= EXERCISE AIM =
Your job with the data below is to output exactly the lines from the one holding "grey trophy: 11 -> 13" down to the one holding "brown capsule: 9 -> 7", both included, and no others.

= MATERIALS PROVIDED =
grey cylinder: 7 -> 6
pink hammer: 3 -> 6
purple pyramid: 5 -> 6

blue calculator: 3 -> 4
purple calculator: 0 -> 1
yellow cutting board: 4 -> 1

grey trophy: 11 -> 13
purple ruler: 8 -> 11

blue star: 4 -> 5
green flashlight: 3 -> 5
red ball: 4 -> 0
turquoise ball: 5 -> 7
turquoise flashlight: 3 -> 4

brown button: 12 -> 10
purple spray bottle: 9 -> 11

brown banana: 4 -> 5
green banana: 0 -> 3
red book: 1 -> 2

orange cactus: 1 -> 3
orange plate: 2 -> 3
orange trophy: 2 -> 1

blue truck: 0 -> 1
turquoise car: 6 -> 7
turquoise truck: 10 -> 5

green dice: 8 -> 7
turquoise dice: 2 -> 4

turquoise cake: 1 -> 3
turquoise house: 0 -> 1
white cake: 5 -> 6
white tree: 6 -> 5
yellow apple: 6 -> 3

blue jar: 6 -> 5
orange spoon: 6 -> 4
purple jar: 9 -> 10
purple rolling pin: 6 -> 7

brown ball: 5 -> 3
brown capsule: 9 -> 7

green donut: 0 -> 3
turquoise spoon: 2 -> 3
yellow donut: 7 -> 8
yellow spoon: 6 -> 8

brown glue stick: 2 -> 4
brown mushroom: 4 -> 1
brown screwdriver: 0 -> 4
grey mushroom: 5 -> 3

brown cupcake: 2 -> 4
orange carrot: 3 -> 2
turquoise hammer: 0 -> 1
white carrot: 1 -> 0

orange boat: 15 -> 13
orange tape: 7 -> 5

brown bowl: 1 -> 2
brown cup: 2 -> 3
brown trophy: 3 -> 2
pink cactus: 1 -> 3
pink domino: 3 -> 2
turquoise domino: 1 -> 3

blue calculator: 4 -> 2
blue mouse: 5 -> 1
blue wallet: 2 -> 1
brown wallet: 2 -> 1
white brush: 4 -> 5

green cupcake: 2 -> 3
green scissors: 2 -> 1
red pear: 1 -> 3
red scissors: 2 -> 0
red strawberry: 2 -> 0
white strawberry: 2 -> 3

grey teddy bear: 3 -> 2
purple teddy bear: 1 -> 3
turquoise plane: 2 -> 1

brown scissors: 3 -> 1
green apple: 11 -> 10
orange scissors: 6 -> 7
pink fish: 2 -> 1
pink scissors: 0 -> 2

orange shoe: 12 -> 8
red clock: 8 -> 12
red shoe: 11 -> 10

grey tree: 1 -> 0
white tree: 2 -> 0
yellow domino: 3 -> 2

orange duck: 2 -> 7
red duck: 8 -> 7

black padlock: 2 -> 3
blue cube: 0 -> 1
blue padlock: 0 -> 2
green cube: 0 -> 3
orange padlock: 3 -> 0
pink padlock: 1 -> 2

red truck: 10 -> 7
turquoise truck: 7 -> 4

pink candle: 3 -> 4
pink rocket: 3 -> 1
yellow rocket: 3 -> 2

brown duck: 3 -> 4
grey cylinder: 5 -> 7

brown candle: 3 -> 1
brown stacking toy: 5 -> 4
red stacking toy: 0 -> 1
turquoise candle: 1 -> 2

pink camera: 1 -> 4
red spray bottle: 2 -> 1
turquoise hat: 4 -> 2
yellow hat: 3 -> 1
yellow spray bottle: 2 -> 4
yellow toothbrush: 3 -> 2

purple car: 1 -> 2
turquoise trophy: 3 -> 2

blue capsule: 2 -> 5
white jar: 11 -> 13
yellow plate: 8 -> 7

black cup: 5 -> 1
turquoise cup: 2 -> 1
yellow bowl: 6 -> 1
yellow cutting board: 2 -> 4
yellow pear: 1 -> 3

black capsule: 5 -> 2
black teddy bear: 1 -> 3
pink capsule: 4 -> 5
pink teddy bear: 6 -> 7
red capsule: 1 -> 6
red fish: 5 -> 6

= RESULT OF THIS TASK =
grey trophy: 11 -> 13
purple ruler: 8 -> 11

blue star: 4 -> 5
green flashlight: 3 -> 5
red ball: 4 -> 0
turquoise ball: 5 -> 7
turquoise flashlight: 3 -> 4

brown button: 12 -> 10
purple spray bottle: 9 -> 11

brown banana: 4 -> 5
green banana: 0 -> 3
red book: 1 -> 2

orange cactus: 1 -> 3
orange plate: 2 -> 3
orange trophy: 2 -> 1

blue truck: 0 -> 1
turquoise car: 6 -> 7
turquoise truck: 10 -> 5

green dice: 8 -> 7
turquoise dice: 2 -> 4

turquoise cake: 1 -> 3
turquoise house: 0 -> 1
white cake: 5 -> 6
white tree: 6 -> 5
yellow apple: 6 -> 3

blue jar: 6 -> 5
orange spoon: 6 -> 4
purple jar: 9 -> 10
purple rolling pin: 6 -> 7

brown ball: 5 -> 3
brown capsule: 9 -> 7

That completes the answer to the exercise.